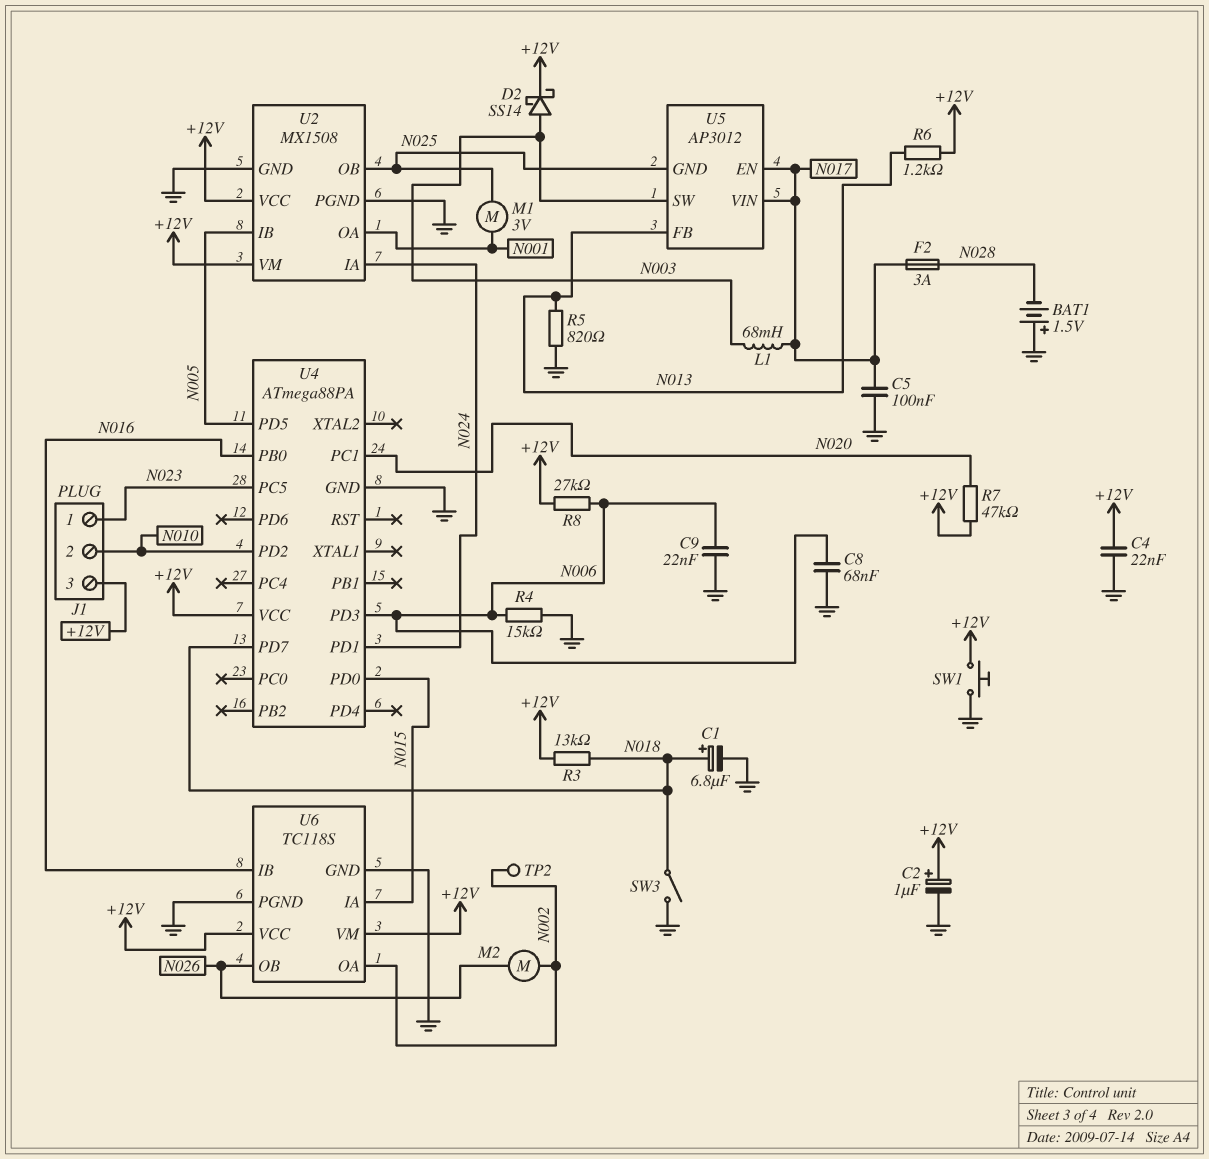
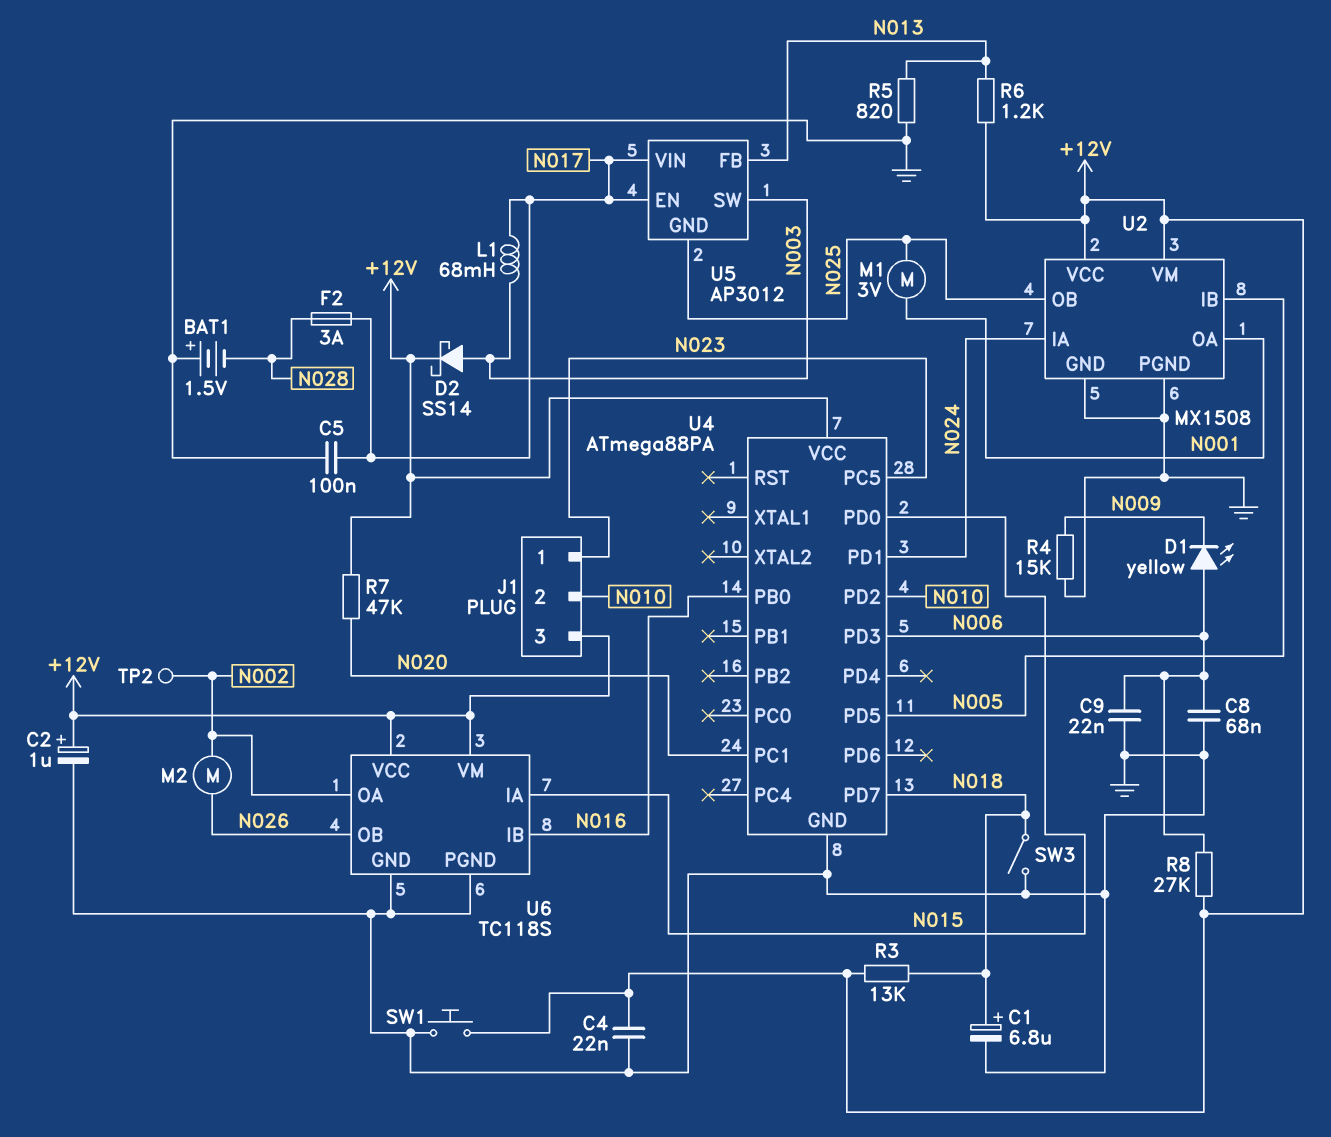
D1: none -> LED yellow (A N006, K N009)
R4: 15k (GND, N006) -> 15k (GND, N009)

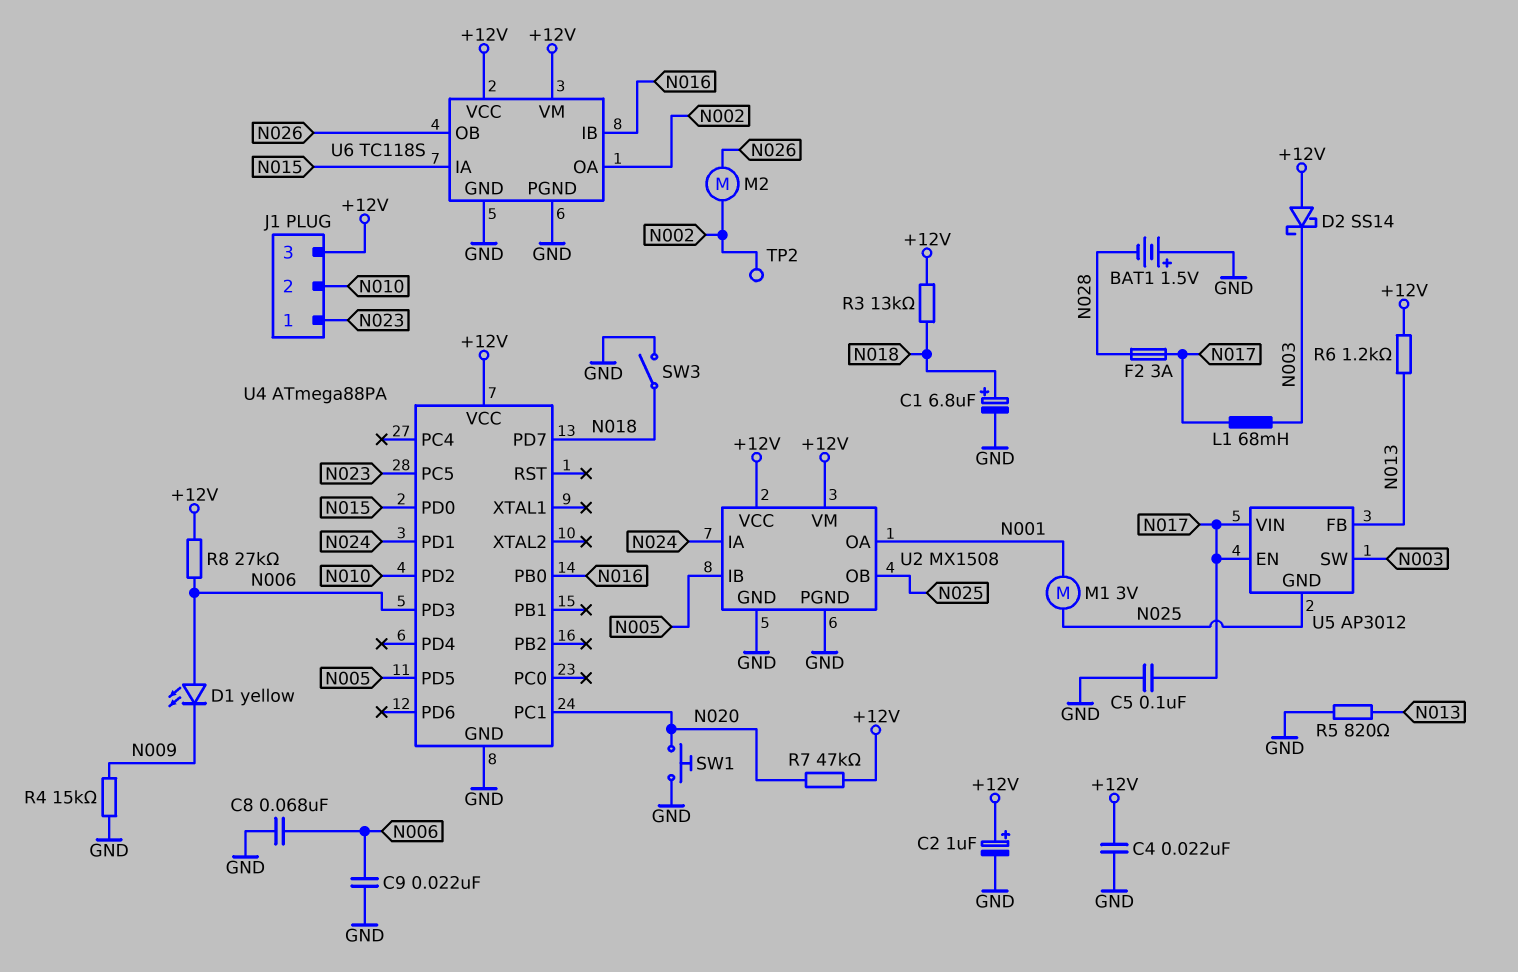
D2: schottky SS14 (A N003, K +12V) -> schottky SS14 (A +12V, K N003)
SW1: button (+12V, GND) -> button (GND, N020)

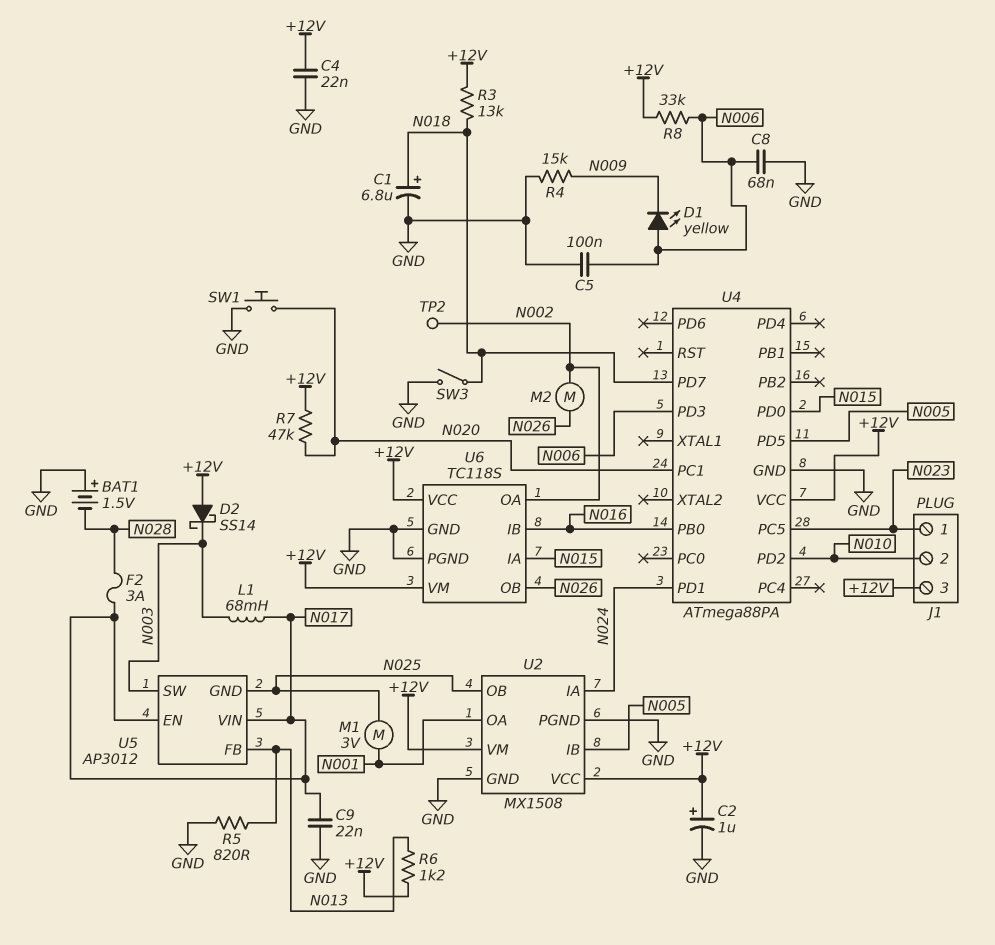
C5: 100nF (GND, N017) -> 100nF (GND, N006)
C9: 22nF (GND, N006) -> 22nF (GND, N017)
R8: 27k (+12V, N006) -> 33k (+12V, N006)

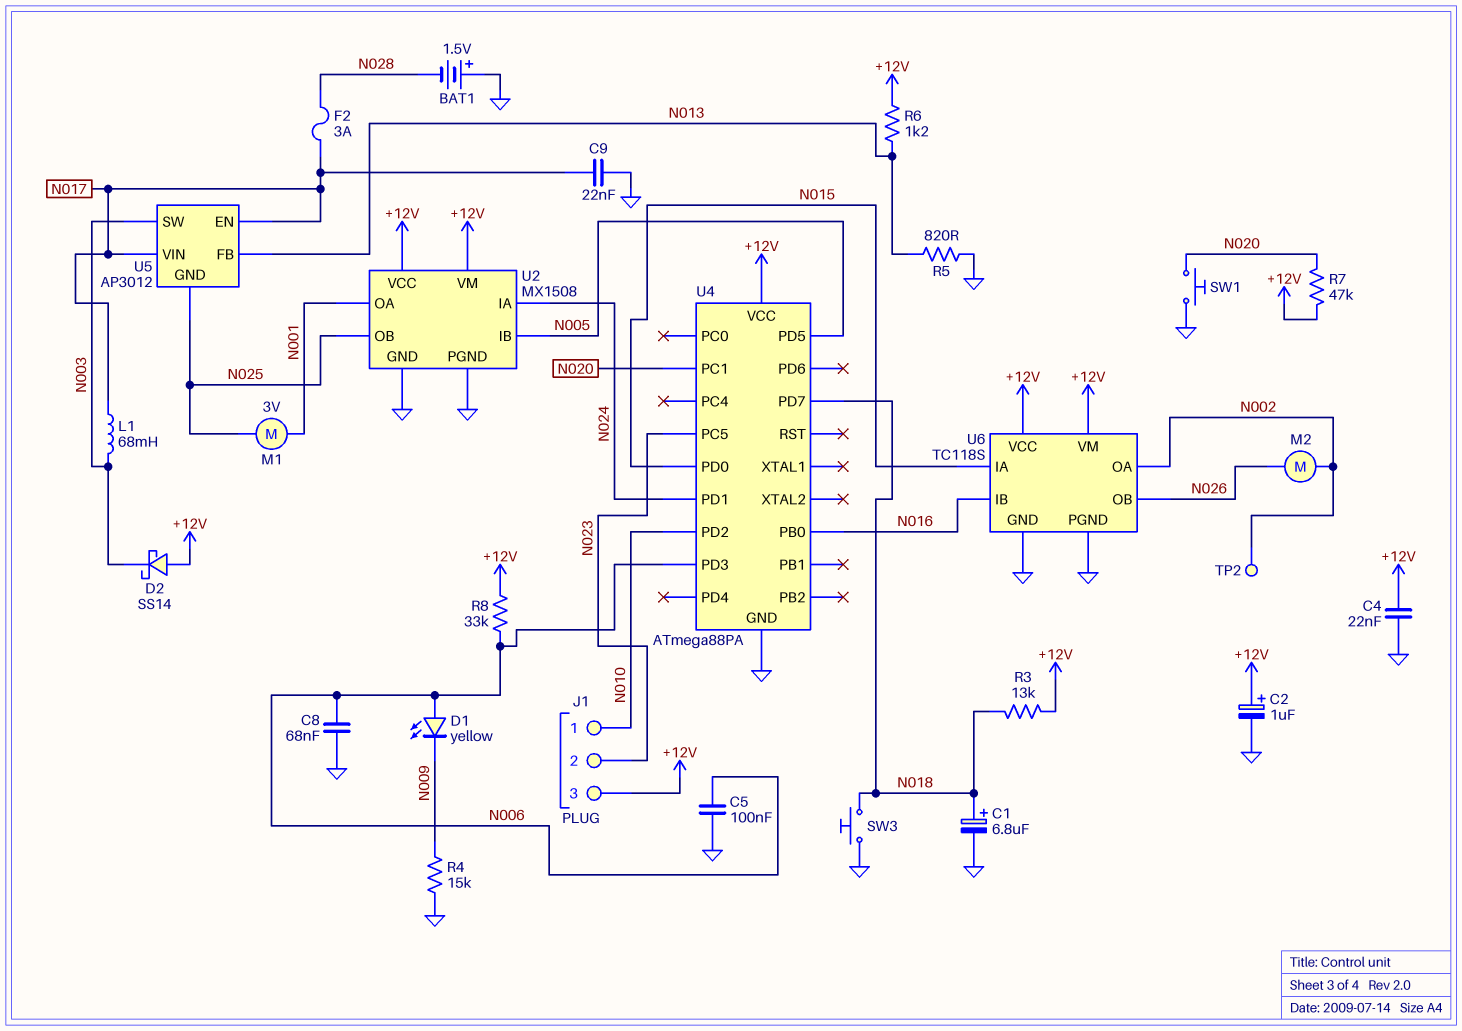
J1 pin 1: N023 -> N010
J1 pin 2: N010 -> N023
SW3: switch (GND, N018) -> button (GND, N018)

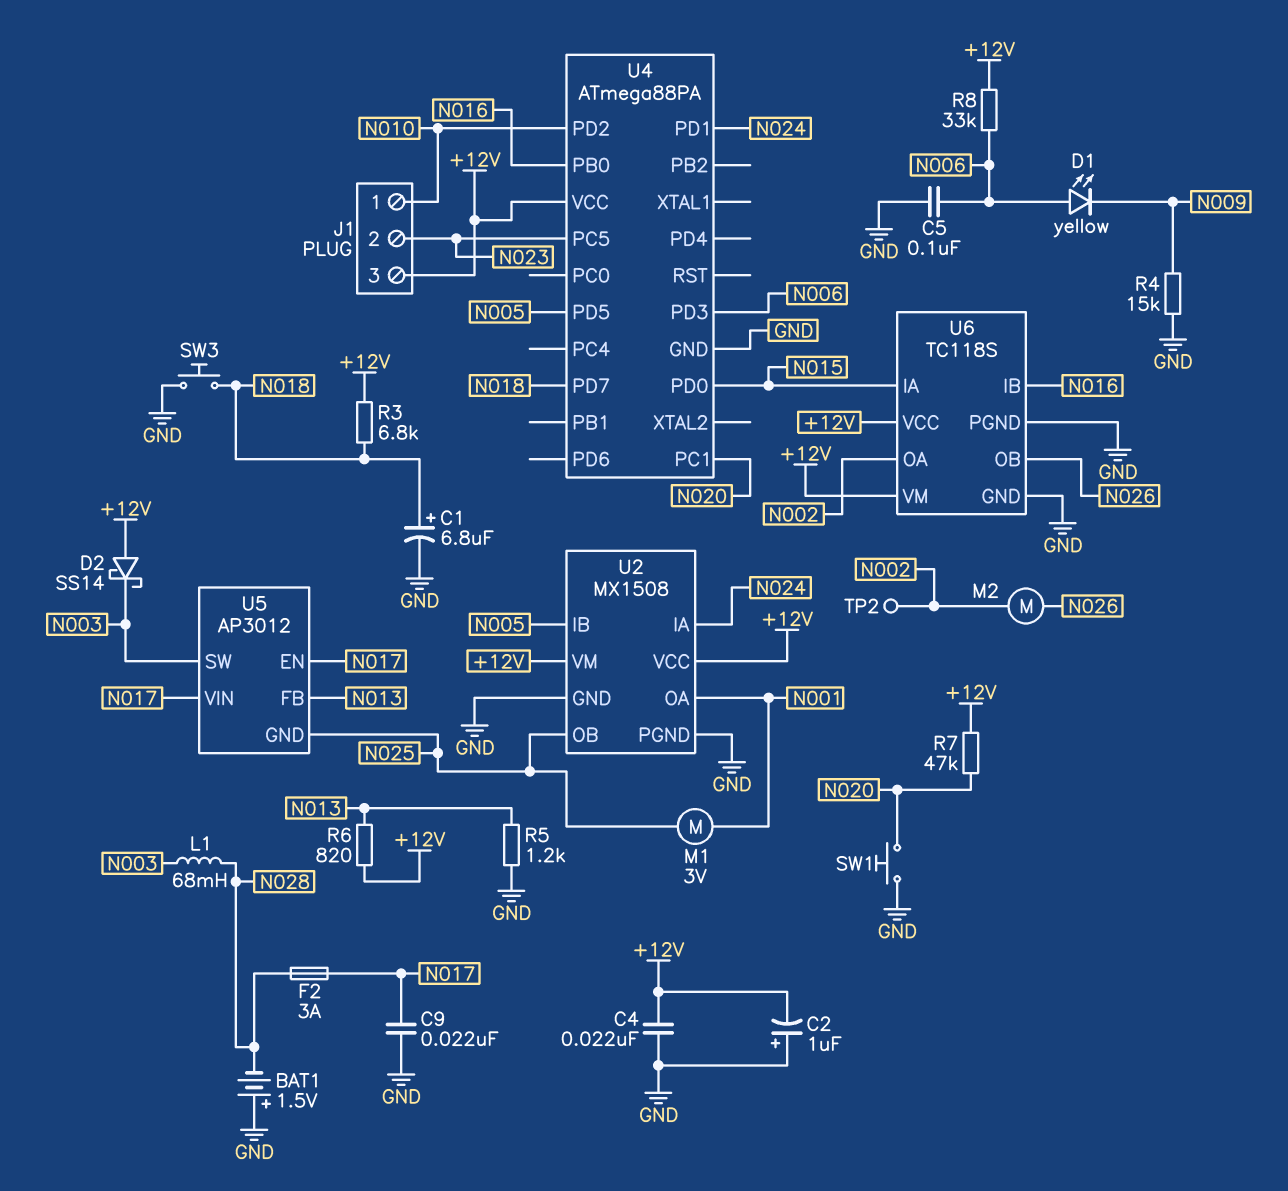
C2: 1uF (plus +12V, minus GND) -> 1uF (plus GND, minus +12V)
C8: 68nF (GND, N006) -> none
L1: 68mH (N003, N017) -> 68mH (N003, N028)
R3: 13k (+12V, N018) -> 6.8k (+12V, N018)
R5: 820 (GND, N013) -> 1.2k (GND, N013)
R6: 1.2k (+12V, N013) -> 820 (+12V, N013)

#### WORK ITEM:
The answer is every line in the data where the word "button" appears.

#### WRITTEN ANSWER:
SW1: button (+12V, GND) -> button (GND, N020)
SW3: switch (GND, N018) -> button (GND, N018)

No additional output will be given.